_What the task requires:_ Every line of the listing below from the one with "The second view lost the drum (orange)" up to and including the one with "The second view gained the rocket" should be retyped exactly, and nothing else; pictures are not part of the copy.

_The data:_
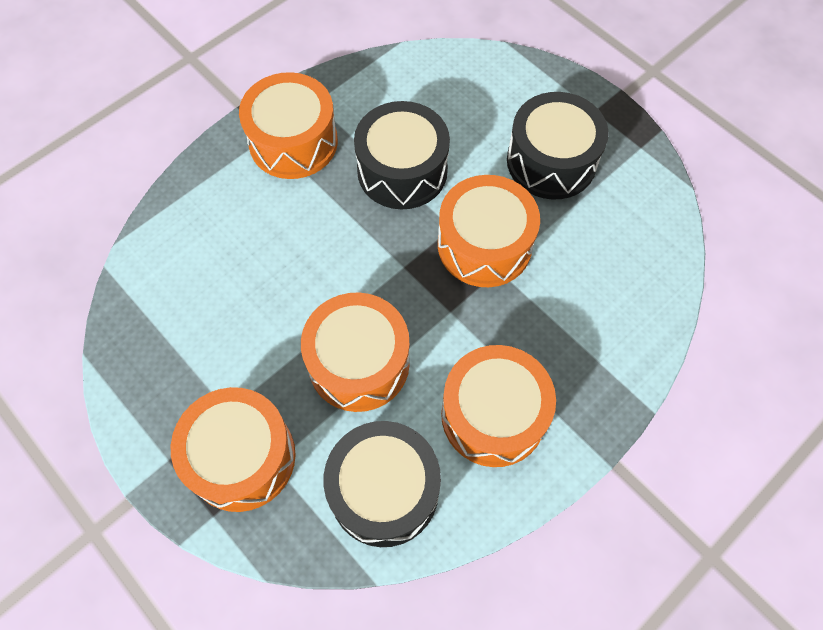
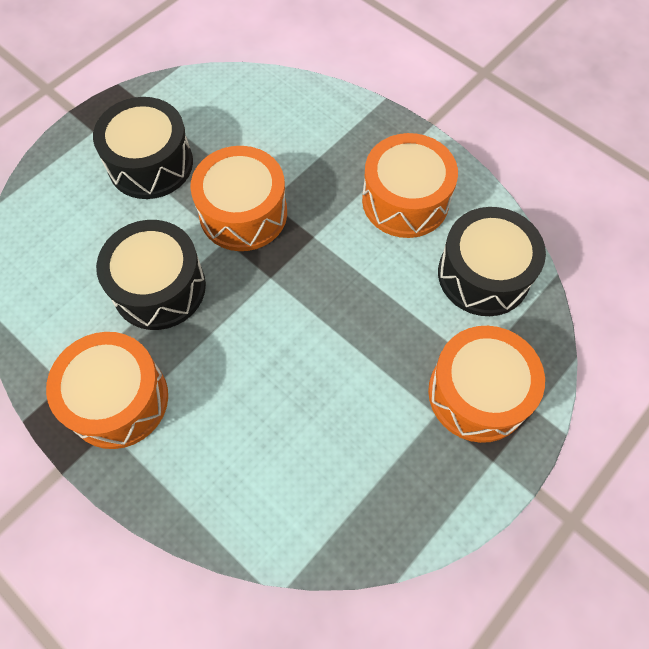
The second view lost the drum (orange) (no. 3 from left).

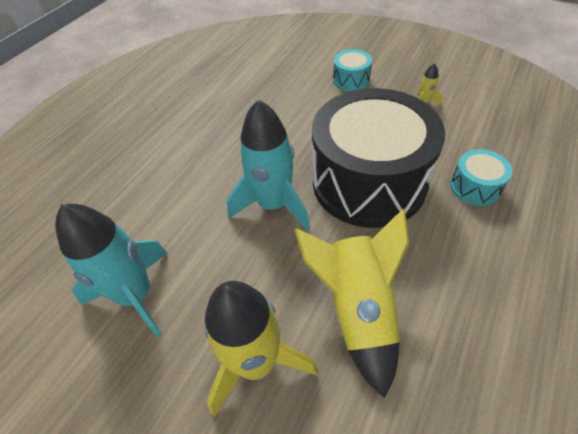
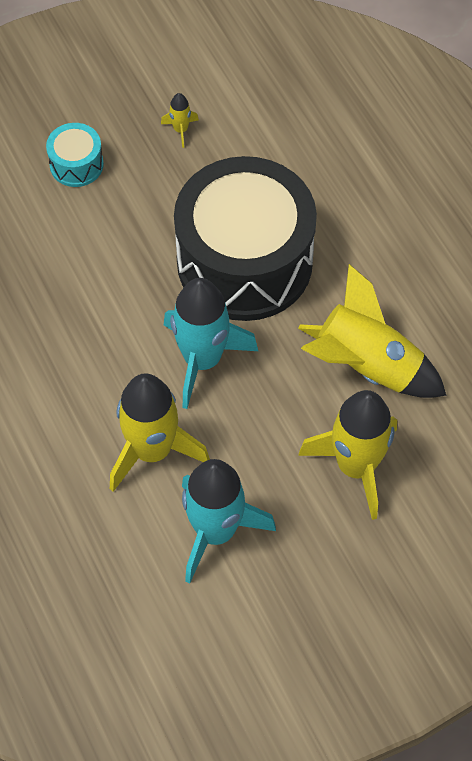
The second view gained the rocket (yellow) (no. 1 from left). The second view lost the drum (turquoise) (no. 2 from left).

* * *

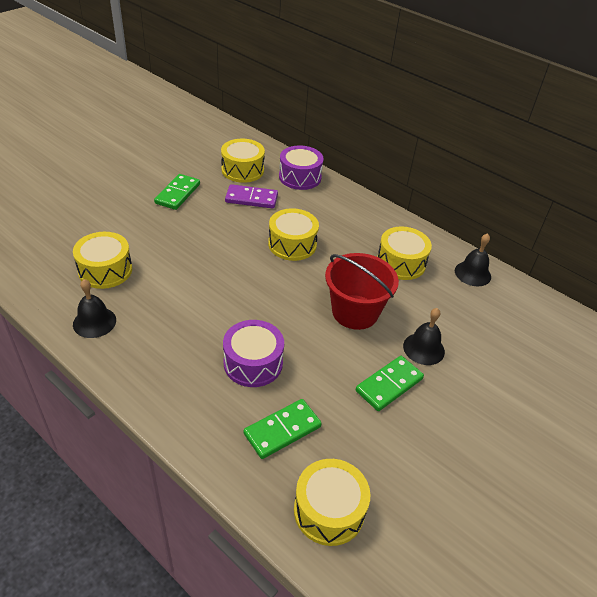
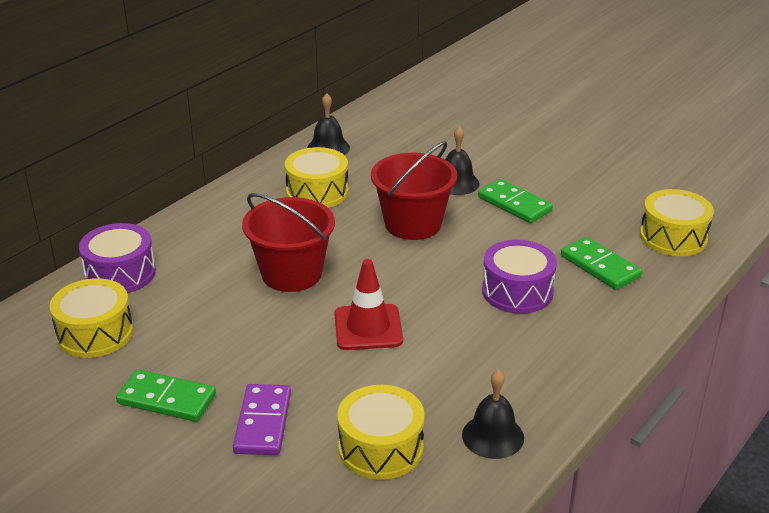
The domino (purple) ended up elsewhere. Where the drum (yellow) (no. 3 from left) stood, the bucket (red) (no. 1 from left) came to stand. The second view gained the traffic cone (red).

_Answer area:_
The second view lost the drum (orange) (no. 3 from left).

The second view gained the rocket (yellow) (no. 1 from left). The second view lost the drum (turquoise) (no. 2 from left).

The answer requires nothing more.